Problem: The job is to output each record exactly as it stands, pictures excluded.

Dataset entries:
=======
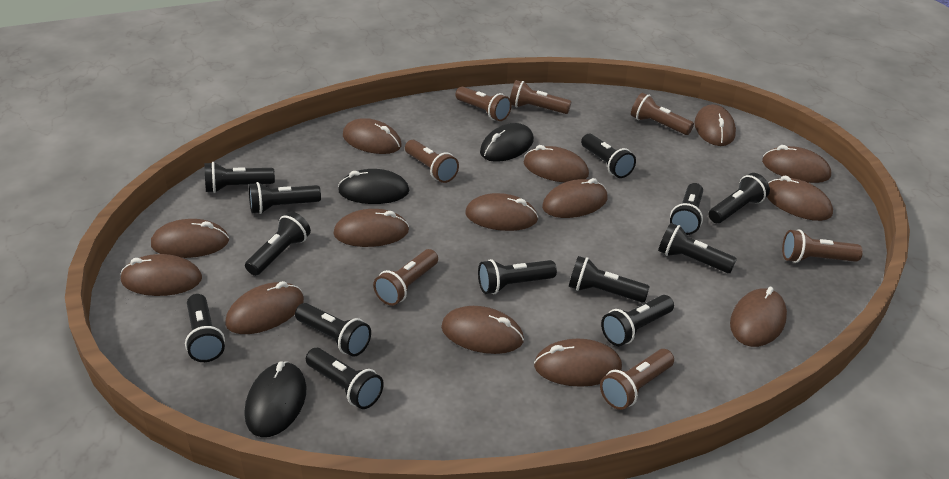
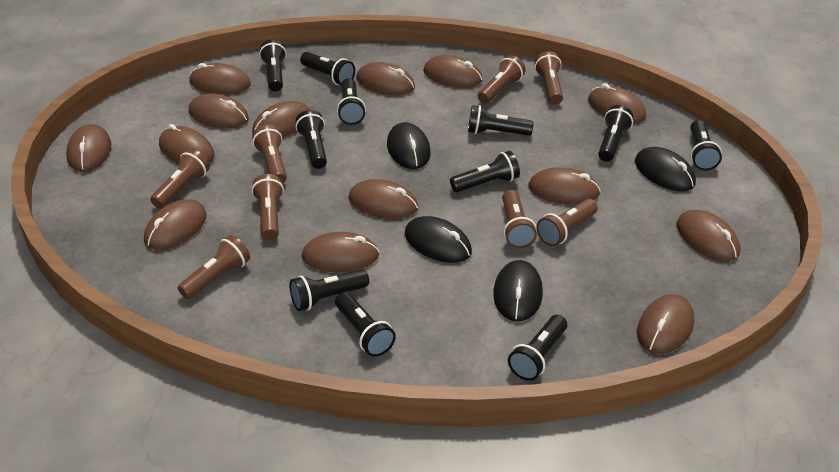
black flashlight: 13 -> 11
black mouse: 3 -> 4
brown flashlight: 7 -> 8

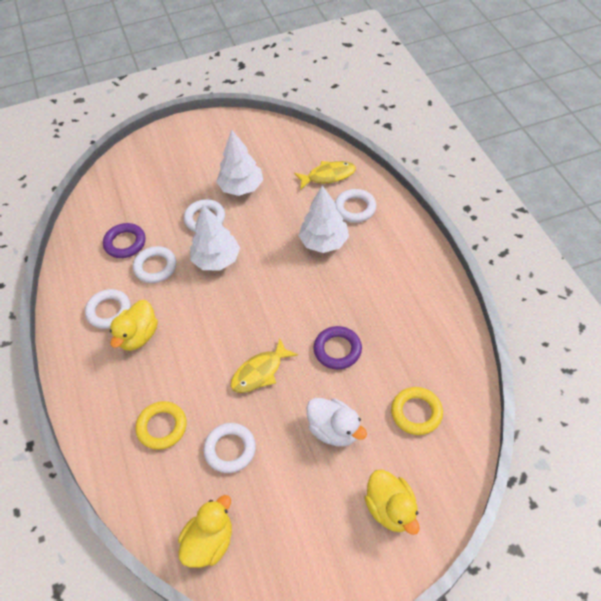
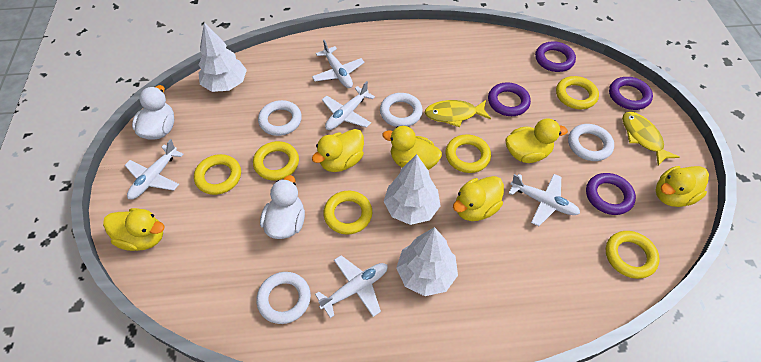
purple ring: 2 -> 4
white duck: 1 -> 2
white plane: 0 -> 5
white ring: 5 -> 4
yellow duck: 3 -> 6
yellow ring: 2 -> 6

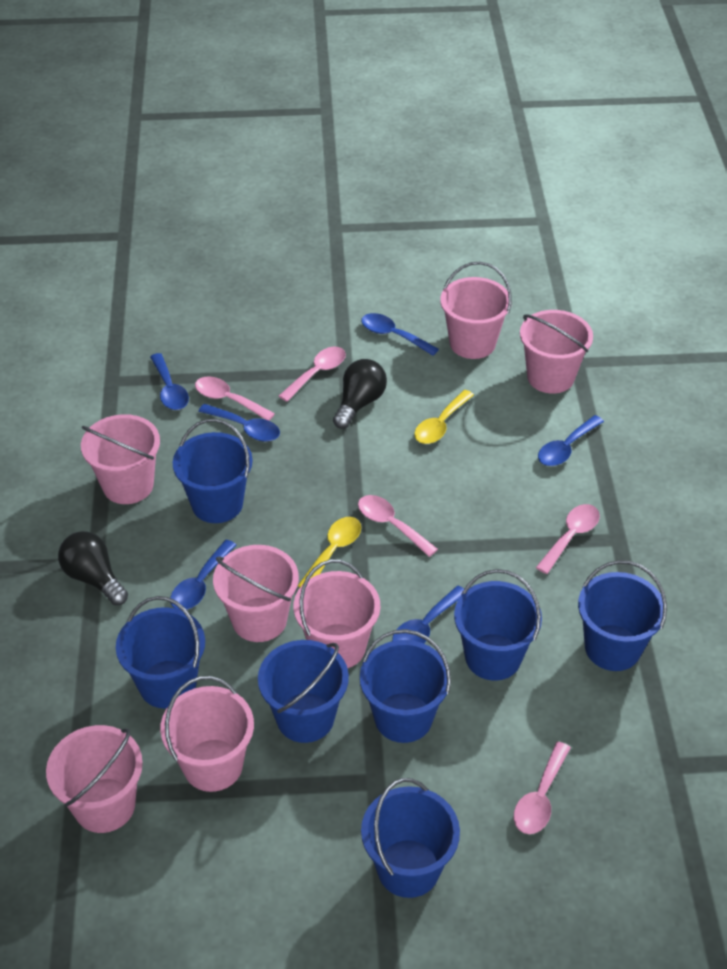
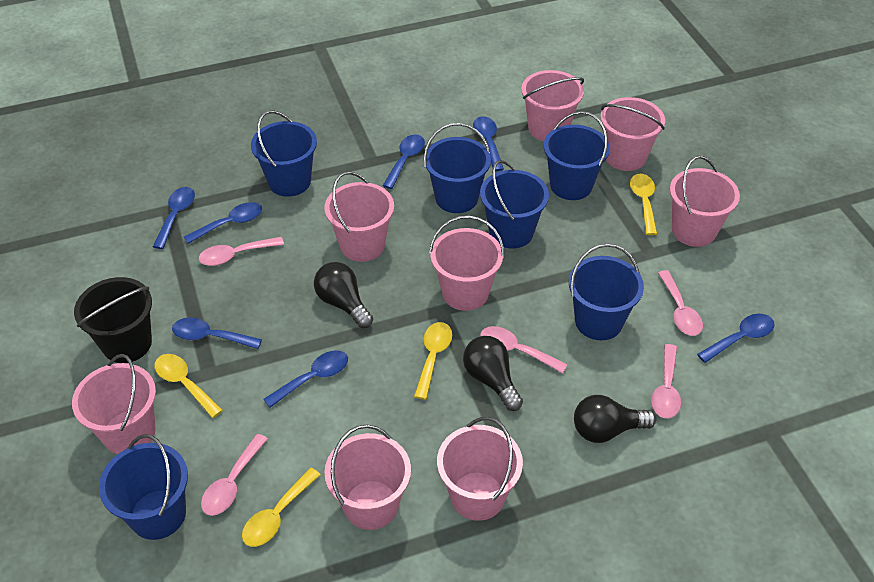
black bucket: 0 -> 1
black light bulb: 2 -> 3
blue bucket: 7 -> 6
blue spoon: 6 -> 7
pink bucket: 7 -> 8
yellow spoon: 2 -> 4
=======
Exercise output:
black flashlight: 13 -> 11
black mouse: 3 -> 4
brown flashlight: 7 -> 8

purple ring: 2 -> 4
white duck: 1 -> 2
white plane: 0 -> 5
white ring: 5 -> 4
yellow duck: 3 -> 6
yellow ring: 2 -> 6

black bucket: 0 -> 1
black light bulb: 2 -> 3
blue bucket: 7 -> 6
blue spoon: 6 -> 7
pink bucket: 7 -> 8
yellow spoon: 2 -> 4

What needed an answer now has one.